_WHAT THE TASK REQUIRES_. With the pictures omitted, please transcribe exactly the lines beginning at the one that contains "none -> black brick L5:L8 level 1" and ending with the last line of the records below.

###

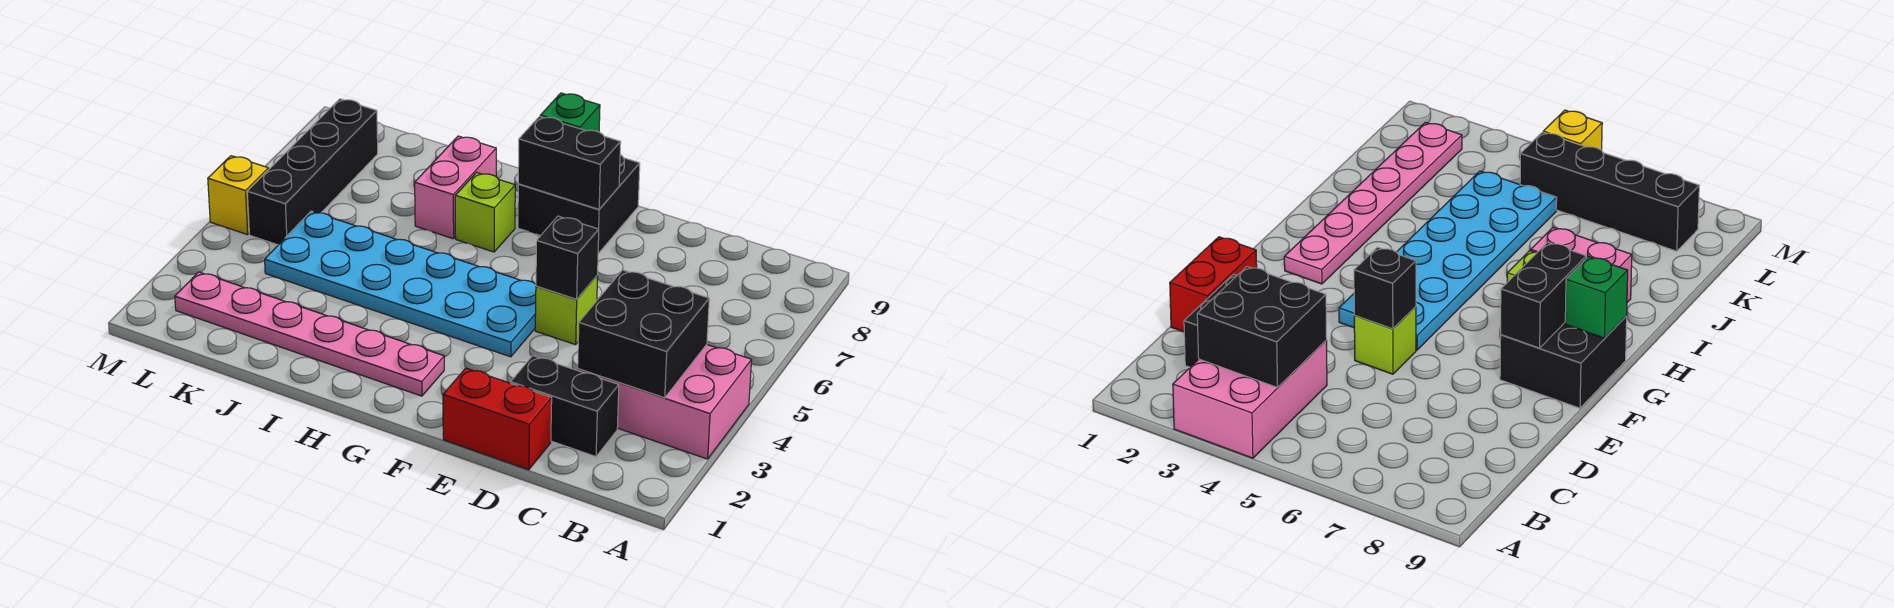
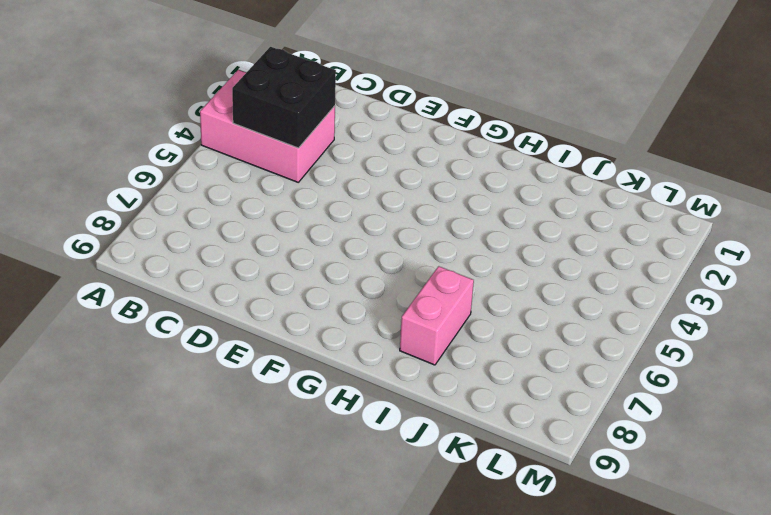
none -> black brick C2:D2 level 1
none -> red brick D1:E1 level 1
none -> lime brick E5 level 1

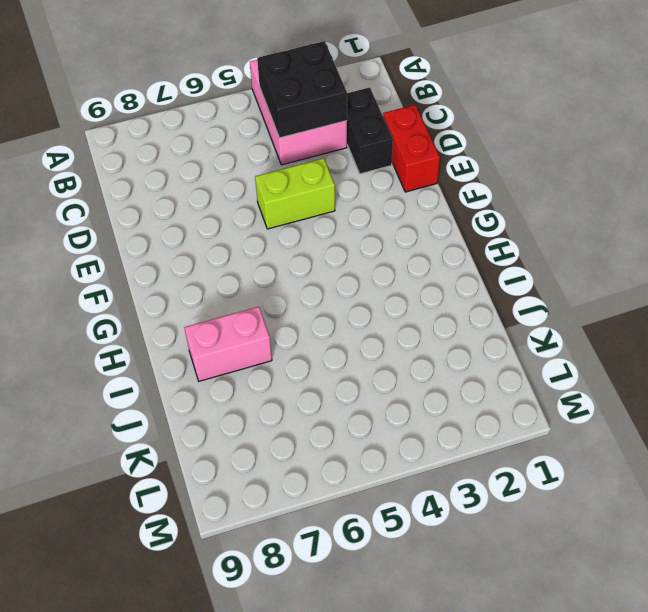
lime brick E4:E5 level 1 -> lime brick E5 level 1
none -> cyan plate F4:K5 level 1
none -> black brick F8:G9 level 1
none -> pink plate G2:L2 level 1

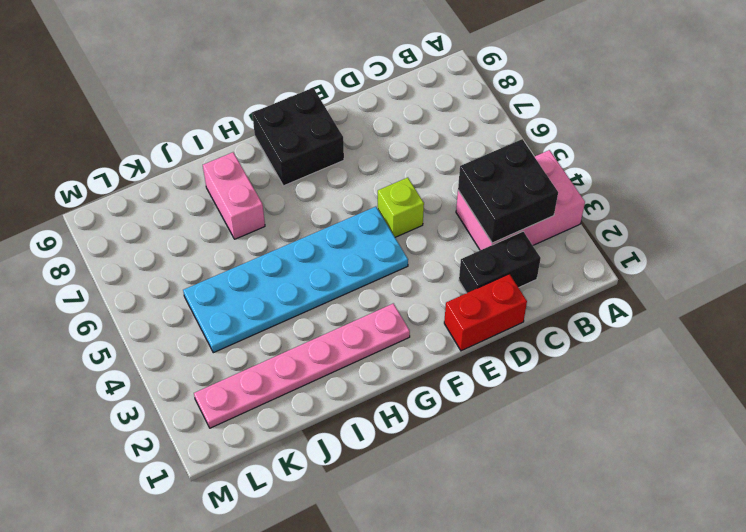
none -> lime brick H7 level 1
none -> black brick L5:L8 level 1
none -> yellow brick M5 level 1

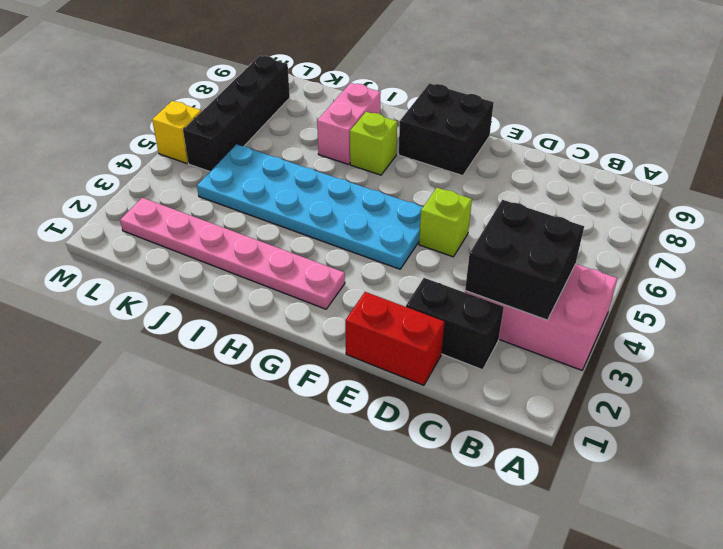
none -> black brick E5 level 2
none -> black brick F8:G8 level 2
none -> green brick G9 level 2

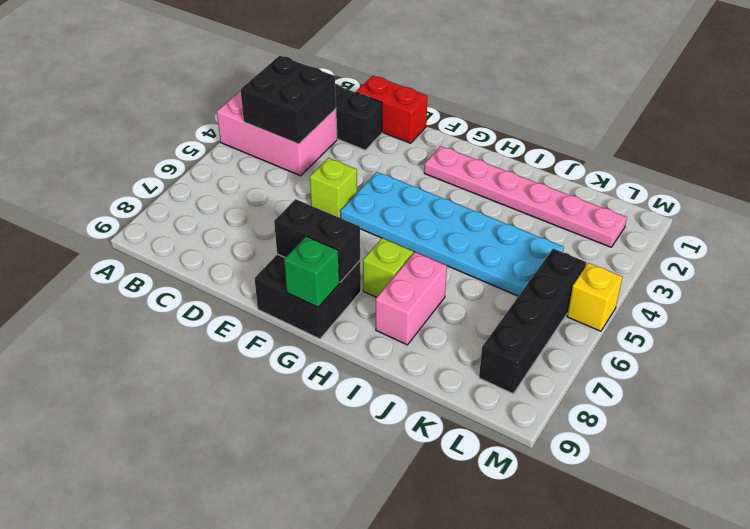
none -> black brick E5 level 2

###

_THE COMPLETED TASK_.
none -> black brick L5:L8 level 1
none -> yellow brick M5 level 1

none -> black brick E5 level 2
none -> black brick F8:G8 level 2
none -> green brick G9 level 2

none -> black brick E5 level 2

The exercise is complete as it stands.